Object correspondence data:
+++
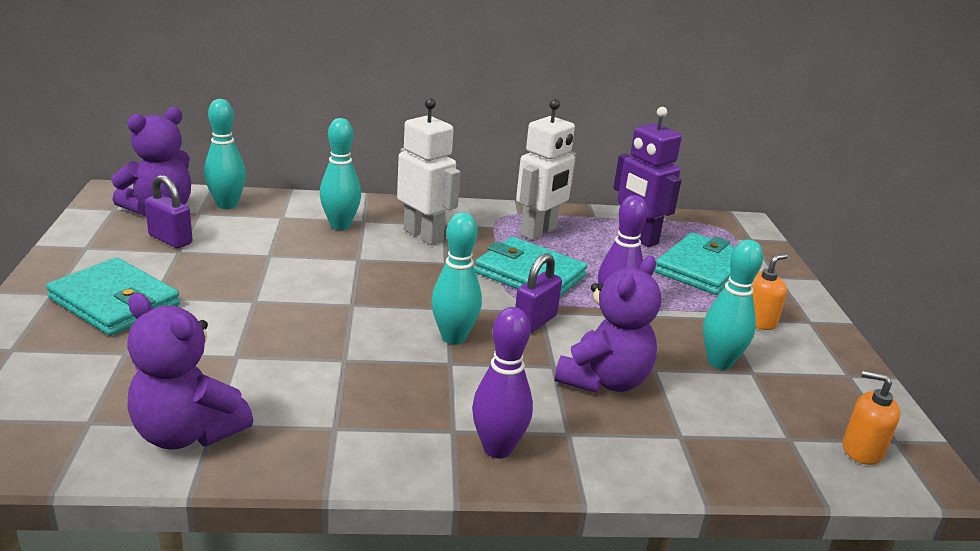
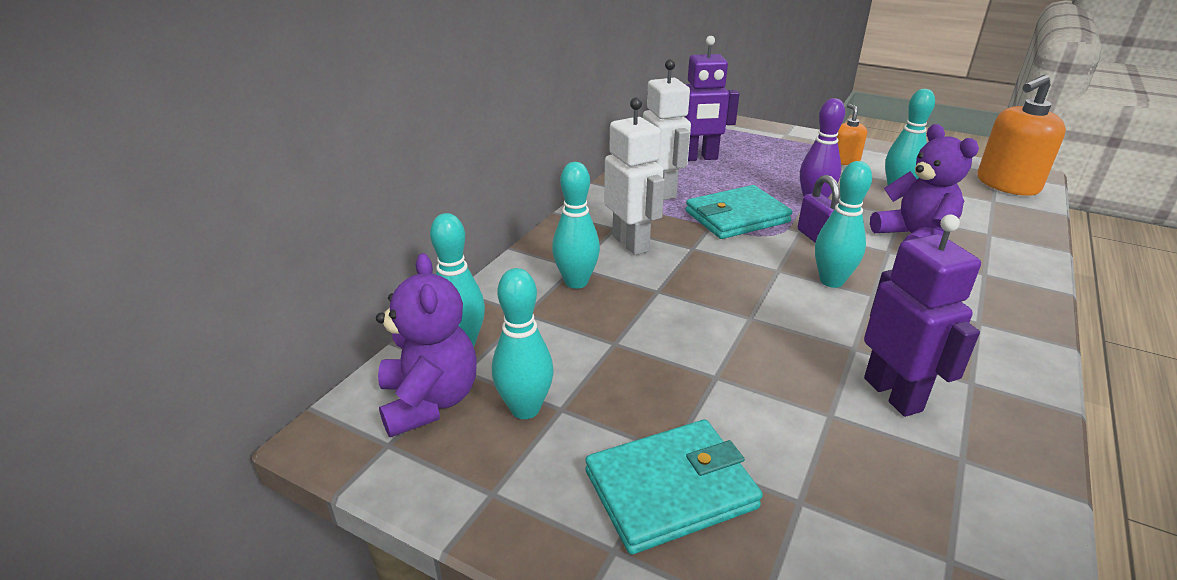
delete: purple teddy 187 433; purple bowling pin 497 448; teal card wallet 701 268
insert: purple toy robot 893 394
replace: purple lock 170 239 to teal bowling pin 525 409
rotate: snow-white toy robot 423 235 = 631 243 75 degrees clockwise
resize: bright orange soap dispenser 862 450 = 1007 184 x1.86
+++
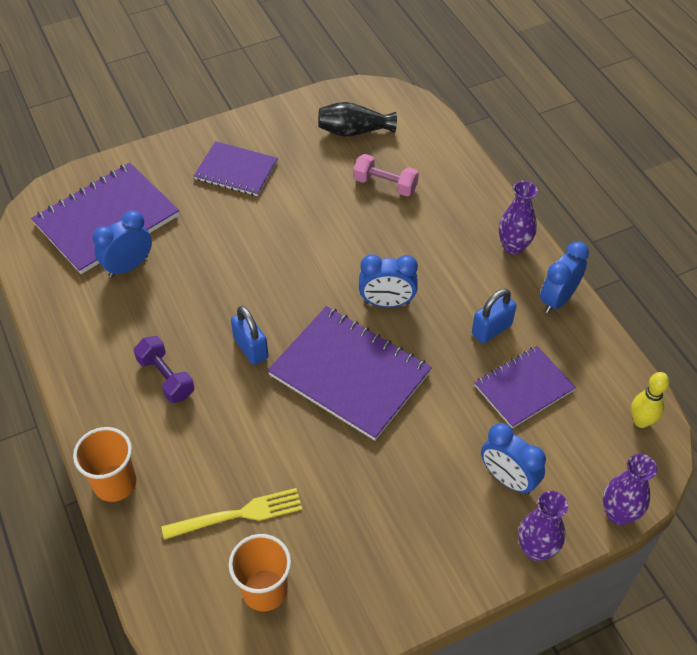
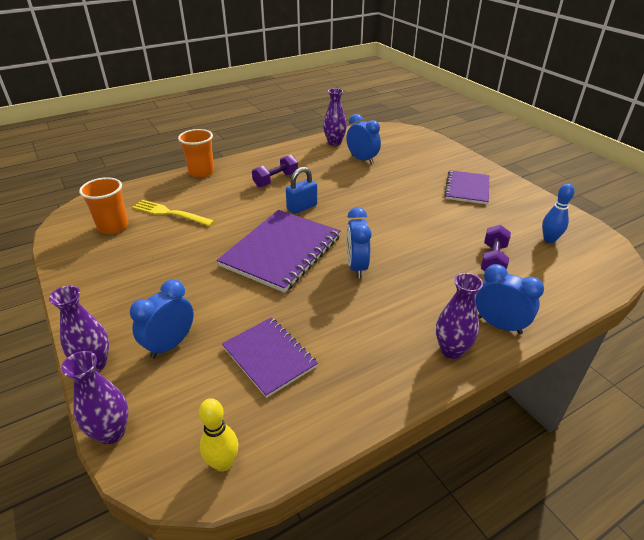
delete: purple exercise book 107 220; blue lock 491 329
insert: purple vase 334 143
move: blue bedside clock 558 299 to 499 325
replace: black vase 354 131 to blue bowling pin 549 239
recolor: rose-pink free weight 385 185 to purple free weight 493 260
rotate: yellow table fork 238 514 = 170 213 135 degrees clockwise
+++
— Work item —
Every line above with the word "robot" is to be copied out.

— Reply —
insert: purple toy robot 893 394
rotate: snow-white toy robot 423 235 = 631 243 75 degrees clockwise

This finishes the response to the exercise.